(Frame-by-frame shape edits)
━━━━━━━━━━━━━━━━
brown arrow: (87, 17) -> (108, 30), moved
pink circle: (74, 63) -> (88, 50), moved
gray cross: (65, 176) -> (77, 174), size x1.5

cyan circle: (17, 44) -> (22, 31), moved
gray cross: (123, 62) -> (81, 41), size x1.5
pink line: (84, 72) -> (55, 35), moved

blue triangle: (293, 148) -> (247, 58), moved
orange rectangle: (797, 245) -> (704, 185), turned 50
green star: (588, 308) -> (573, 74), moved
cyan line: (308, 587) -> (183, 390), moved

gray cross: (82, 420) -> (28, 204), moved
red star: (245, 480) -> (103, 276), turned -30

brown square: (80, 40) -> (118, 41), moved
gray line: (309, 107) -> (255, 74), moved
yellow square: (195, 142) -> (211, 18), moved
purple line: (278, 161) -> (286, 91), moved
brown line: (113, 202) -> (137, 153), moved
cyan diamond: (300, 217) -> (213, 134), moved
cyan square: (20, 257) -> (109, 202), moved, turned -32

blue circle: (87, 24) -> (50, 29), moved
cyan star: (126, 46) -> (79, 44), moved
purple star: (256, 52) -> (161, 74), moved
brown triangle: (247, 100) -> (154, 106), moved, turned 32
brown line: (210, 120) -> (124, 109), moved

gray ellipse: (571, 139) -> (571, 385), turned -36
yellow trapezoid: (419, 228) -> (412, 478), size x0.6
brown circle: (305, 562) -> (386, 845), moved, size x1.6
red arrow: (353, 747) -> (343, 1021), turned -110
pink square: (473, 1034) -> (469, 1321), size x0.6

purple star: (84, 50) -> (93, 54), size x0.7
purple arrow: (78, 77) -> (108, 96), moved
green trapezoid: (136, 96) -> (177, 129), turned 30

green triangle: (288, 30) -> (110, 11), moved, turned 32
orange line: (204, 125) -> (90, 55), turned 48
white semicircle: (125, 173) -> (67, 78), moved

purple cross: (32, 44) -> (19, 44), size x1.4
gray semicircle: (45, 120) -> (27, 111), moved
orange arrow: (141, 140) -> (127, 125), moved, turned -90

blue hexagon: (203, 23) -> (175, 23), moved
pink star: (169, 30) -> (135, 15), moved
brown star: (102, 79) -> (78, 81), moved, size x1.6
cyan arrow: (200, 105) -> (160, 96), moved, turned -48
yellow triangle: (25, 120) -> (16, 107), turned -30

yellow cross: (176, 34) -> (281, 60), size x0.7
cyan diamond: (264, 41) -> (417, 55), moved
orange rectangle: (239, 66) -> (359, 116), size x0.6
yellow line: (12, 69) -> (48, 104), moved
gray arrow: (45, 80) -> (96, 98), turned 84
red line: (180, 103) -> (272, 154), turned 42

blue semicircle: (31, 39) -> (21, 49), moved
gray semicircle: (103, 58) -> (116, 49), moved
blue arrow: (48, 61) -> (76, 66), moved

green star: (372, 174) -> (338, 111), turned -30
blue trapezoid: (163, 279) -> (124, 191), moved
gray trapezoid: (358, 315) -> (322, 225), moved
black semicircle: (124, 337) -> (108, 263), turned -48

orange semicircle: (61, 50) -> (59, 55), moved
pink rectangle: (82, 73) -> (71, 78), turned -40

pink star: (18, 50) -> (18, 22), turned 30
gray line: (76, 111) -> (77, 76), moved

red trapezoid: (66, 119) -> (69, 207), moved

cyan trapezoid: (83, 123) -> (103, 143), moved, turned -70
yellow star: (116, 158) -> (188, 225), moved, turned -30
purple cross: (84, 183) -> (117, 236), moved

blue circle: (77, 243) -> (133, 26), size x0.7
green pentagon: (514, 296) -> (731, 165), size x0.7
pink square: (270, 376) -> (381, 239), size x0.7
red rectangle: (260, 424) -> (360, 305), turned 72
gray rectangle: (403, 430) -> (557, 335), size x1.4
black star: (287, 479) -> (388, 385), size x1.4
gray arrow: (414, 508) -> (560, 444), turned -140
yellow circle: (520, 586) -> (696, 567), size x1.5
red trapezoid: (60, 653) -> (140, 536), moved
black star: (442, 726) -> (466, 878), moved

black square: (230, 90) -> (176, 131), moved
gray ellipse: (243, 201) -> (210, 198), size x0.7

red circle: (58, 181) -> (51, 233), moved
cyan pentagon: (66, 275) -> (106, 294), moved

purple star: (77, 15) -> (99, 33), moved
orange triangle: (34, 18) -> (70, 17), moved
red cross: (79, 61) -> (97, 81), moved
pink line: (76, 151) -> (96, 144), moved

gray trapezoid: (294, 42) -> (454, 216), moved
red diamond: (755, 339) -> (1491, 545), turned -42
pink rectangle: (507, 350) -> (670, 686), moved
━━━━━━━━━━━━━━━━
Your task:
Return the span of lines in the data above that opens at the line with "orange arrow: (141, 140)" and closes at the line with "red line: (180, 103) -> (272, 154), turned 42", exactly, ends included, nothing else.

Reply to the exercise:
orange arrow: (141, 140) -> (127, 125), moved, turned -90

blue hexagon: (203, 23) -> (175, 23), moved
pink star: (169, 30) -> (135, 15), moved
brown star: (102, 79) -> (78, 81), moved, size x1.6
cyan arrow: (200, 105) -> (160, 96), moved, turned -48
yellow triangle: (25, 120) -> (16, 107), turned -30

yellow cross: (176, 34) -> (281, 60), size x0.7
cyan diamond: (264, 41) -> (417, 55), moved
orange rectangle: (239, 66) -> (359, 116), size x0.6
yellow line: (12, 69) -> (48, 104), moved
gray arrow: (45, 80) -> (96, 98), turned 84
red line: (180, 103) -> (272, 154), turned 42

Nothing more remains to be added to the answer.